Difference listings:

+ + + + +

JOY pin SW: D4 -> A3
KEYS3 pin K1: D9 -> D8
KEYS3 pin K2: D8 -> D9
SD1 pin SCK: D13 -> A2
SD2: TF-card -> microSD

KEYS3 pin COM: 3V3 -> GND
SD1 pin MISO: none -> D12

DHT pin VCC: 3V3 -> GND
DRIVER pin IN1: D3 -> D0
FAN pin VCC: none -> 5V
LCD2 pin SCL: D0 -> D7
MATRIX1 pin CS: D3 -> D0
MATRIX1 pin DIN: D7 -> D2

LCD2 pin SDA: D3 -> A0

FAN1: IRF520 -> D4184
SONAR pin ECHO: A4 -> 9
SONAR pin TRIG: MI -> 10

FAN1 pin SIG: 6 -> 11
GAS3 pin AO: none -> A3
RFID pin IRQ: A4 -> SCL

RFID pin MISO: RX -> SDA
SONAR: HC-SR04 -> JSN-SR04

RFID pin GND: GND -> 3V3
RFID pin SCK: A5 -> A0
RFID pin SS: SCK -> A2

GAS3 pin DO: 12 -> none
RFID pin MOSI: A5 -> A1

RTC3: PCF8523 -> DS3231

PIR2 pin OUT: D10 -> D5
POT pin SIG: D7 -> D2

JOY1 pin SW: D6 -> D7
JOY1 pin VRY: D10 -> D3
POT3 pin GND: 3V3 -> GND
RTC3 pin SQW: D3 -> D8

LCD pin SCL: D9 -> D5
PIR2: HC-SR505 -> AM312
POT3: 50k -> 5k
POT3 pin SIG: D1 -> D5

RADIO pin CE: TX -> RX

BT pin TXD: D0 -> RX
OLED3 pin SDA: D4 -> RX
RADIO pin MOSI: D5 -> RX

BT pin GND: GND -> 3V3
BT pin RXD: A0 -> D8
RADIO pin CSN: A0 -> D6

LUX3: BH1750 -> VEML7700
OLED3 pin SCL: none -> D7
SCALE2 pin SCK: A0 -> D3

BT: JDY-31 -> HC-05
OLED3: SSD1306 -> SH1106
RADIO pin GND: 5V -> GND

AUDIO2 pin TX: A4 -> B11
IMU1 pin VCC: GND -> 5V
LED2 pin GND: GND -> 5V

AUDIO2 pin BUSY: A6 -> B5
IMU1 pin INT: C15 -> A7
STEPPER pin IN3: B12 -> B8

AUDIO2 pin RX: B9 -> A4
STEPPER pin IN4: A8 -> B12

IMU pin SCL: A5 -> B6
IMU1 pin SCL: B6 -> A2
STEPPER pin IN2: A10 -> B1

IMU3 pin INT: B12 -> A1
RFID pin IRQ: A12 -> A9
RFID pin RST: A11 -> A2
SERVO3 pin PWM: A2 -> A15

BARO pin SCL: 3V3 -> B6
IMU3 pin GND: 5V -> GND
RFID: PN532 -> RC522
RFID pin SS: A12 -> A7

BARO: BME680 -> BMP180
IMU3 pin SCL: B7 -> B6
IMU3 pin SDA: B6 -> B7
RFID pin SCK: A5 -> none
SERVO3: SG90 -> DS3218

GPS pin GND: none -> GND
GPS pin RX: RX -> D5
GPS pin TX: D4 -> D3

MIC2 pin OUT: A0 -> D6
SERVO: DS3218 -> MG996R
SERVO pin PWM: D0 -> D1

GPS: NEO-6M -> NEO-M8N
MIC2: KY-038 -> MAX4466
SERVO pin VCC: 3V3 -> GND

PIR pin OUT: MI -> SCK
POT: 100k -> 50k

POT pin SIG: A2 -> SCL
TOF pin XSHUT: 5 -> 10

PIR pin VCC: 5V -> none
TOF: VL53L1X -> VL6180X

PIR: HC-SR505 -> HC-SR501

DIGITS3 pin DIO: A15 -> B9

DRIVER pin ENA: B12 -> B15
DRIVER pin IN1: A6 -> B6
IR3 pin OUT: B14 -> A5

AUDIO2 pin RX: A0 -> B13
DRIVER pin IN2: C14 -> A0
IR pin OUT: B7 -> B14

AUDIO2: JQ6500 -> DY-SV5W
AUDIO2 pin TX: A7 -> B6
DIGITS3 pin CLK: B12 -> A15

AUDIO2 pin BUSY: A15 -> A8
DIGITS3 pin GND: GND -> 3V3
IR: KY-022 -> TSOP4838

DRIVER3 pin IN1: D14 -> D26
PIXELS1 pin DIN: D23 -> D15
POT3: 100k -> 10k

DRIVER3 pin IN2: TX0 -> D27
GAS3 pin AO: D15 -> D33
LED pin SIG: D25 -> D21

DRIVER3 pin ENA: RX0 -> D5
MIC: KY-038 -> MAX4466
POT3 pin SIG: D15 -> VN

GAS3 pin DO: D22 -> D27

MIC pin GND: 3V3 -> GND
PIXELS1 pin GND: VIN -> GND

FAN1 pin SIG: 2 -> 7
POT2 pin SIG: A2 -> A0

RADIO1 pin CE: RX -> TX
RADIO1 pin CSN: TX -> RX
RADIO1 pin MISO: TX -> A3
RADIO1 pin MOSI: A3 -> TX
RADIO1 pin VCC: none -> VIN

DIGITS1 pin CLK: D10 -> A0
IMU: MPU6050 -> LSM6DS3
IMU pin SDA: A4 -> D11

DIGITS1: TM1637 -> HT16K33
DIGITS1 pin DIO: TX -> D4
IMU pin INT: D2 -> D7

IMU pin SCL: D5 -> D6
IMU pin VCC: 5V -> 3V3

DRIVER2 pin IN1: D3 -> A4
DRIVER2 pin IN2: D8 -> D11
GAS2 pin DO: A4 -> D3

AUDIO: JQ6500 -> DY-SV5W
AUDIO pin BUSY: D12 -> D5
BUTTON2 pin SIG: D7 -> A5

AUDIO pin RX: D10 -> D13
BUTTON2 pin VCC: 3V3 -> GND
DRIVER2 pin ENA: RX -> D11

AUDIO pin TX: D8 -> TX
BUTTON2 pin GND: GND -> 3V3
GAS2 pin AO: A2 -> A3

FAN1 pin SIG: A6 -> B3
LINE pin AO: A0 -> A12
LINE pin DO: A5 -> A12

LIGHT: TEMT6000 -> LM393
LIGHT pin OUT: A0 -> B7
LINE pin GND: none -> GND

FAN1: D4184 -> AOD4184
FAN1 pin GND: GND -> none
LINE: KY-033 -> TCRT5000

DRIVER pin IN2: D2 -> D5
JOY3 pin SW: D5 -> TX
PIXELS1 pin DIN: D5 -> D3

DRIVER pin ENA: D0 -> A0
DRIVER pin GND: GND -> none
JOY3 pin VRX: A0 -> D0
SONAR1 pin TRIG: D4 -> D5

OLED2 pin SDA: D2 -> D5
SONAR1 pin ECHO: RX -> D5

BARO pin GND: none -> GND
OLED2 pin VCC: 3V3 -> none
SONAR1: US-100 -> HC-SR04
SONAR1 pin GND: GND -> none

+ + + + +

### WHAT YOU NEED TO DO
Go through the records above and retype each one exactly.

### REPLY
JOY pin SW: D4 -> A3
KEYS3 pin K1: D9 -> D8
KEYS3 pin K2: D8 -> D9
SD1 pin SCK: D13 -> A2
SD2: TF-card -> microSD

KEYS3 pin COM: 3V3 -> GND
SD1 pin MISO: none -> D12

DHT pin VCC: 3V3 -> GND
DRIVER pin IN1: D3 -> D0
FAN pin VCC: none -> 5V
LCD2 pin SCL: D0 -> D7
MATRIX1 pin CS: D3 -> D0
MATRIX1 pin DIN: D7 -> D2

LCD2 pin SDA: D3 -> A0

FAN1: IRF520 -> D4184
SONAR pin ECHO: A4 -> 9
SONAR pin TRIG: MI -> 10

FAN1 pin SIG: 6 -> 11
GAS3 pin AO: none -> A3
RFID pin IRQ: A4 -> SCL

RFID pin MISO: RX -> SDA
SONAR: HC-SR04 -> JSN-SR04

RFID pin GND: GND -> 3V3
RFID pin SCK: A5 -> A0
RFID pin SS: SCK -> A2

GAS3 pin DO: 12 -> none
RFID pin MOSI: A5 -> A1

RTC3: PCF8523 -> DS3231

PIR2 pin OUT: D10 -> D5
POT pin SIG: D7 -> D2

JOY1 pin SW: D6 -> D7
JOY1 pin VRY: D10 -> D3
POT3 pin GND: 3V3 -> GND
RTC3 pin SQW: D3 -> D8

LCD pin SCL: D9 -> D5
PIR2: HC-SR505 -> AM312
POT3: 50k -> 5k
POT3 pin SIG: D1 -> D5

RADIO pin CE: TX -> RX

BT pin TXD: D0 -> RX
OLED3 pin SDA: D4 -> RX
RADIO pin MOSI: D5 -> RX

BT pin GND: GND -> 3V3
BT pin RXD: A0 -> D8
RADIO pin CSN: A0 -> D6

LUX3: BH1750 -> VEML7700
OLED3 pin SCL: none -> D7
SCALE2 pin SCK: A0 -> D3

BT: JDY-31 -> HC-05
OLED3: SSD1306 -> SH1106
RADIO pin GND: 5V -> GND

AUDIO2 pin TX: A4 -> B11
IMU1 pin VCC: GND -> 5V
LED2 pin GND: GND -> 5V

AUDIO2 pin BUSY: A6 -> B5
IMU1 pin INT: C15 -> A7
STEPPER pin IN3: B12 -> B8

AUDIO2 pin RX: B9 -> A4
STEPPER pin IN4: A8 -> B12

IMU pin SCL: A5 -> B6
IMU1 pin SCL: B6 -> A2
STEPPER pin IN2: A10 -> B1

IMU3 pin INT: B12 -> A1
RFID pin IRQ: A12 -> A9
RFID pin RST: A11 -> A2
SERVO3 pin PWM: A2 -> A15

BARO pin SCL: 3V3 -> B6
IMU3 pin GND: 5V -> GND
RFID: PN532 -> RC522
RFID pin SS: A12 -> A7

BARO: BME680 -> BMP180
IMU3 pin SCL: B7 -> B6
IMU3 pin SDA: B6 -> B7
RFID pin SCK: A5 -> none
SERVO3: SG90 -> DS3218

GPS pin GND: none -> GND
GPS pin RX: RX -> D5
GPS pin TX: D4 -> D3

MIC2 pin OUT: A0 -> D6
SERVO: DS3218 -> MG996R
SERVO pin PWM: D0 -> D1

GPS: NEO-6M -> NEO-M8N
MIC2: KY-038 -> MAX4466
SERVO pin VCC: 3V3 -> GND

PIR pin OUT: MI -> SCK
POT: 100k -> 50k

POT pin SIG: A2 -> SCL
TOF pin XSHUT: 5 -> 10

PIR pin VCC: 5V -> none
TOF: VL53L1X -> VL6180X

PIR: HC-SR505 -> HC-SR501

DIGITS3 pin DIO: A15 -> B9

DRIVER pin ENA: B12 -> B15
DRIVER pin IN1: A6 -> B6
IR3 pin OUT: B14 -> A5

AUDIO2 pin RX: A0 -> B13
DRIVER pin IN2: C14 -> A0
IR pin OUT: B7 -> B14

AUDIO2: JQ6500 -> DY-SV5W
AUDIO2 pin TX: A7 -> B6
DIGITS3 pin CLK: B12 -> A15

AUDIO2 pin BUSY: A15 -> A8
DIGITS3 pin GND: GND -> 3V3
IR: KY-022 -> TSOP4838

DRIVER3 pin IN1: D14 -> D26
PIXELS1 pin DIN: D23 -> D15
POT3: 100k -> 10k

DRIVER3 pin IN2: TX0 -> D27
GAS3 pin AO: D15 -> D33
LED pin SIG: D25 -> D21

DRIVER3 pin ENA: RX0 -> D5
MIC: KY-038 -> MAX4466
POT3 pin SIG: D15 -> VN

GAS3 pin DO: D22 -> D27

MIC pin GND: 3V3 -> GND
PIXELS1 pin GND: VIN -> GND

FAN1 pin SIG: 2 -> 7
POT2 pin SIG: A2 -> A0

RADIO1 pin CE: RX -> TX
RADIO1 pin CSN: TX -> RX
RADIO1 pin MISO: TX -> A3
RADIO1 pin MOSI: A3 -> TX
RADIO1 pin VCC: none -> VIN

DIGITS1 pin CLK: D10 -> A0
IMU: MPU6050 -> LSM6DS3
IMU pin SDA: A4 -> D11

DIGITS1: TM1637 -> HT16K33
DIGITS1 pin DIO: TX -> D4
IMU pin INT: D2 -> D7

IMU pin SCL: D5 -> D6
IMU pin VCC: 5V -> 3V3

DRIVER2 pin IN1: D3 -> A4
DRIVER2 pin IN2: D8 -> D11
GAS2 pin DO: A4 -> D3

AUDIO: JQ6500 -> DY-SV5W
AUDIO pin BUSY: D12 -> D5
BUTTON2 pin SIG: D7 -> A5

AUDIO pin RX: D10 -> D13
BUTTON2 pin VCC: 3V3 -> GND
DRIVER2 pin ENA: RX -> D11

AUDIO pin TX: D8 -> TX
BUTTON2 pin GND: GND -> 3V3
GAS2 pin AO: A2 -> A3

FAN1 pin SIG: A6 -> B3
LINE pin AO: A0 -> A12
LINE pin DO: A5 -> A12

LIGHT: TEMT6000 -> LM393
LIGHT pin OUT: A0 -> B7
LINE pin GND: none -> GND

FAN1: D4184 -> AOD4184
FAN1 pin GND: GND -> none
LINE: KY-033 -> TCRT5000

DRIVER pin IN2: D2 -> D5
JOY3 pin SW: D5 -> TX
PIXELS1 pin DIN: D5 -> D3

DRIVER pin ENA: D0 -> A0
DRIVER pin GND: GND -> none
JOY3 pin VRX: A0 -> D0
SONAR1 pin TRIG: D4 -> D5

OLED2 pin SDA: D2 -> D5
SONAR1 pin ECHO: RX -> D5

BARO pin GND: none -> GND
OLED2 pin VCC: 3V3 -> none
SONAR1: US-100 -> HC-SR04
SONAR1 pin GND: GND -> none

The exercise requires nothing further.